Write the data below out again, with each line matching the original.

(Content revision data)
= = =

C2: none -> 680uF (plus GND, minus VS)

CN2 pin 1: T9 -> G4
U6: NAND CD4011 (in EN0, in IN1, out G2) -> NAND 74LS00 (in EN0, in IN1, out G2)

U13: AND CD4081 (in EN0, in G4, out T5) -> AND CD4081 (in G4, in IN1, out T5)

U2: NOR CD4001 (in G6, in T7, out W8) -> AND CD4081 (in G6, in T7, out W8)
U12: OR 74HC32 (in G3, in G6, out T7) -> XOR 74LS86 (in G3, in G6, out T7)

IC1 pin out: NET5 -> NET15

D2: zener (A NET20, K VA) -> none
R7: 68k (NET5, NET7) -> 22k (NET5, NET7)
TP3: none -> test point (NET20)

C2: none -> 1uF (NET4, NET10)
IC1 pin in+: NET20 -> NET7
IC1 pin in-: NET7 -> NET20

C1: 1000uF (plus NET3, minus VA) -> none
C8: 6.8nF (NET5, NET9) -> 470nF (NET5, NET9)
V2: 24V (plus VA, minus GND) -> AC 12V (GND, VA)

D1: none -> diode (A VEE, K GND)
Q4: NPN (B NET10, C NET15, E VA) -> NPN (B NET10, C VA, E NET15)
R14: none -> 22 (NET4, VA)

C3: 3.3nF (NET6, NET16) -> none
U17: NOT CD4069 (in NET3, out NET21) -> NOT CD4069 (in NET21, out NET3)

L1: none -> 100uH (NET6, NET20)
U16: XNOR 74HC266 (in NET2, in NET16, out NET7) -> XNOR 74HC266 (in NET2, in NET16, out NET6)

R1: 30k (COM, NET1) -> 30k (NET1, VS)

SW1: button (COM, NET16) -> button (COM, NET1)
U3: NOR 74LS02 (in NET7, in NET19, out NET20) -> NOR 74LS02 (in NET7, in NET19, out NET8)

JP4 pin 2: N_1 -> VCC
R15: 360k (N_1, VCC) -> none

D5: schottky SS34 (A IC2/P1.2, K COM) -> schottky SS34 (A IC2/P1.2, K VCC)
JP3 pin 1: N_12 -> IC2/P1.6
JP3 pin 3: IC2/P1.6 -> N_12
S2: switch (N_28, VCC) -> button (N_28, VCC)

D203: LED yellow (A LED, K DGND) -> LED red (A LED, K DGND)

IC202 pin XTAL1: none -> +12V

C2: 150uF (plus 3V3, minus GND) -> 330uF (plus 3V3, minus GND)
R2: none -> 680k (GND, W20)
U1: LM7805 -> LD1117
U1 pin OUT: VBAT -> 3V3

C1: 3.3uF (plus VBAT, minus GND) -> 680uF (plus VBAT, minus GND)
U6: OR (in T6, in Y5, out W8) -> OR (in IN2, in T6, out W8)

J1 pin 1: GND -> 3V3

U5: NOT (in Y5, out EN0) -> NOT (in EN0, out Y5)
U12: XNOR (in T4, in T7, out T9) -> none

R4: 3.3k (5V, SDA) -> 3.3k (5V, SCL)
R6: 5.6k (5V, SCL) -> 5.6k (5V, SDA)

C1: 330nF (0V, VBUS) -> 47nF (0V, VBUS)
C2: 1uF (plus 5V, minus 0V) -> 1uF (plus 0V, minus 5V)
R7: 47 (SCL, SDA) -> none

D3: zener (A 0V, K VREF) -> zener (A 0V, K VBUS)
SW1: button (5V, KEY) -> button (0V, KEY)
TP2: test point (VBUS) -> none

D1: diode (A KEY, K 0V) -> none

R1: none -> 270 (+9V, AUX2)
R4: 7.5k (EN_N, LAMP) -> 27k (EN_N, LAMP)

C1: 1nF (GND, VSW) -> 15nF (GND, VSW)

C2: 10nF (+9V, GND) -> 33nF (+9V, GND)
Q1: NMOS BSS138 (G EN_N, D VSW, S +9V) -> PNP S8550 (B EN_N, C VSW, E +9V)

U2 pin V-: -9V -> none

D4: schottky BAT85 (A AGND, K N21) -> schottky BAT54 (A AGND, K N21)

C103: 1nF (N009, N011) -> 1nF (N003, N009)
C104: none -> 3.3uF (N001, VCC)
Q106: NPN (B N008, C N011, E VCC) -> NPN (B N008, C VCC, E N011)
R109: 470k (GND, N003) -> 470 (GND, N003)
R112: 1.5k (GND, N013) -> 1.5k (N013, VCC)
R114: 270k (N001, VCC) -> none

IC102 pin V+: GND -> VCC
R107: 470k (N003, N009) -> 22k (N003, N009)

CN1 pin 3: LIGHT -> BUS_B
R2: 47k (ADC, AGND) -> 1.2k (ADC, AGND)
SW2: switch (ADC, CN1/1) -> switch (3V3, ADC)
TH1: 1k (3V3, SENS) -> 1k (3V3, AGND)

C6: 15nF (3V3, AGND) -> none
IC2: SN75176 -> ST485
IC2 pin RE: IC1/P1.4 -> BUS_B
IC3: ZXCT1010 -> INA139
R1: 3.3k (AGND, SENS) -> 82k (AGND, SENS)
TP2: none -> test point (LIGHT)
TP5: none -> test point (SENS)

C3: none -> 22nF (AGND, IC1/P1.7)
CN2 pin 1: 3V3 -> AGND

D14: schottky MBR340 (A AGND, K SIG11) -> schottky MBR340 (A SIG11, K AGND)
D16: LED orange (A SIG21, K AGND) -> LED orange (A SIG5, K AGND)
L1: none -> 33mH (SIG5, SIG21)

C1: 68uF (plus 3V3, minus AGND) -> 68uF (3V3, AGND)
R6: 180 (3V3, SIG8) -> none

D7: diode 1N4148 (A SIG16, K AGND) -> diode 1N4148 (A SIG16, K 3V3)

= = =

#### Expected answer:
C2: none -> 680uF (plus GND, minus VS)

CN2 pin 1: T9 -> G4
U6: NAND CD4011 (in EN0, in IN1, out G2) -> NAND 74LS00 (in EN0, in IN1, out G2)

U13: AND CD4081 (in EN0, in G4, out T5) -> AND CD4081 (in G4, in IN1, out T5)

U2: NOR CD4001 (in G6, in T7, out W8) -> AND CD4081 (in G6, in T7, out W8)
U12: OR 74HC32 (in G3, in G6, out T7) -> XOR 74LS86 (in G3, in G6, out T7)

IC1 pin out: NET5 -> NET15

D2: zener (A NET20, K VA) -> none
R7: 68k (NET5, NET7) -> 22k (NET5, NET7)
TP3: none -> test point (NET20)

C2: none -> 1uF (NET4, NET10)
IC1 pin in+: NET20 -> NET7
IC1 pin in-: NET7 -> NET20

C1: 1000uF (plus NET3, minus VA) -> none
C8: 6.8nF (NET5, NET9) -> 470nF (NET5, NET9)
V2: 24V (plus VA, minus GND) -> AC 12V (GND, VA)

D1: none -> diode (A VEE, K GND)
Q4: NPN (B NET10, C NET15, E VA) -> NPN (B NET10, C VA, E NET15)
R14: none -> 22 (NET4, VA)

C3: 3.3nF (NET6, NET16) -> none
U17: NOT CD4069 (in NET3, out NET21) -> NOT CD4069 (in NET21, out NET3)

L1: none -> 100uH (NET6, NET20)
U16: XNOR 74HC266 (in NET2, in NET16, out NET7) -> XNOR 74HC266 (in NET2, in NET16, out NET6)

R1: 30k (COM, NET1) -> 30k (NET1, VS)

SW1: button (COM, NET16) -> button (COM, NET1)
U3: NOR 74LS02 (in NET7, in NET19, out NET20) -> NOR 74LS02 (in NET7, in NET19, out NET8)

JP4 pin 2: N_1 -> VCC
R15: 360k (N_1, VCC) -> none

D5: schottky SS34 (A IC2/P1.2, K COM) -> schottky SS34 (A IC2/P1.2, K VCC)
JP3 pin 1: N_12 -> IC2/P1.6
JP3 pin 3: IC2/P1.6 -> N_12
S2: switch (N_28, VCC) -> button (N_28, VCC)

D203: LED yellow (A LED, K DGND) -> LED red (A LED, K DGND)

IC202 pin XTAL1: none -> +12V

C2: 150uF (plus 3V3, minus GND) -> 330uF (plus 3V3, minus GND)
R2: none -> 680k (GND, W20)
U1: LM7805 -> LD1117
U1 pin OUT: VBAT -> 3V3

C1: 3.3uF (plus VBAT, minus GND) -> 680uF (plus VBAT, minus GND)
U6: OR (in T6, in Y5, out W8) -> OR (in IN2, in T6, out W8)

J1 pin 1: GND -> 3V3

U5: NOT (in Y5, out EN0) -> NOT (in EN0, out Y5)
U12: XNOR (in T4, in T7, out T9) -> none

R4: 3.3k (5V, SDA) -> 3.3k (5V, SCL)
R6: 5.6k (5V, SCL) -> 5.6k (5V, SDA)

C1: 330nF (0V, VBUS) -> 47nF (0V, VBUS)
C2: 1uF (plus 5V, minus 0V) -> 1uF (plus 0V, minus 5V)
R7: 47 (SCL, SDA) -> none

D3: zener (A 0V, K VREF) -> zener (A 0V, K VBUS)
SW1: button (5V, KEY) -> button (0V, KEY)
TP2: test point (VBUS) -> none

D1: diode (A KEY, K 0V) -> none

R1: none -> 270 (+9V, AUX2)
R4: 7.5k (EN_N, LAMP) -> 27k (EN_N, LAMP)

C1: 1nF (GND, VSW) -> 15nF (GND, VSW)

C2: 10nF (+9V, GND) -> 33nF (+9V, GND)
Q1: NMOS BSS138 (G EN_N, D VSW, S +9V) -> PNP S8550 (B EN_N, C VSW, E +9V)

U2 pin V-: -9V -> none

D4: schottky BAT85 (A AGND, K N21) -> schottky BAT54 (A AGND, K N21)

C103: 1nF (N009, N011) -> 1nF (N003, N009)
C104: none -> 3.3uF (N001, VCC)
Q106: NPN (B N008, C N011, E VCC) -> NPN (B N008, C VCC, E N011)
R109: 470k (GND, N003) -> 470 (GND, N003)
R112: 1.5k (GND, N013) -> 1.5k (N013, VCC)
R114: 270k (N001, VCC) -> none

IC102 pin V+: GND -> VCC
R107: 470k (N003, N009) -> 22k (N003, N009)

CN1 pin 3: LIGHT -> BUS_B
R2: 47k (ADC, AGND) -> 1.2k (ADC, AGND)
SW2: switch (ADC, CN1/1) -> switch (3V3, ADC)
TH1: 1k (3V3, SENS) -> 1k (3V3, AGND)

C6: 15nF (3V3, AGND) -> none
IC2: SN75176 -> ST485
IC2 pin RE: IC1/P1.4 -> BUS_B
IC3: ZXCT1010 -> INA139
R1: 3.3k (AGND, SENS) -> 82k (AGND, SENS)
TP2: none -> test point (LIGHT)
TP5: none -> test point (SENS)

C3: none -> 22nF (AGND, IC1/P1.7)
CN2 pin 1: 3V3 -> AGND

D14: schottky MBR340 (A AGND, K SIG11) -> schottky MBR340 (A SIG11, K AGND)
D16: LED orange (A SIG21, K AGND) -> LED orange (A SIG5, K AGND)
L1: none -> 33mH (SIG5, SIG21)

C1: 68uF (plus 3V3, minus AGND) -> 68uF (3V3, AGND)
R6: 180 (3V3, SIG8) -> none

D7: diode 1N4148 (A SIG16, K AGND) -> diode 1N4148 (A SIG16, K 3V3)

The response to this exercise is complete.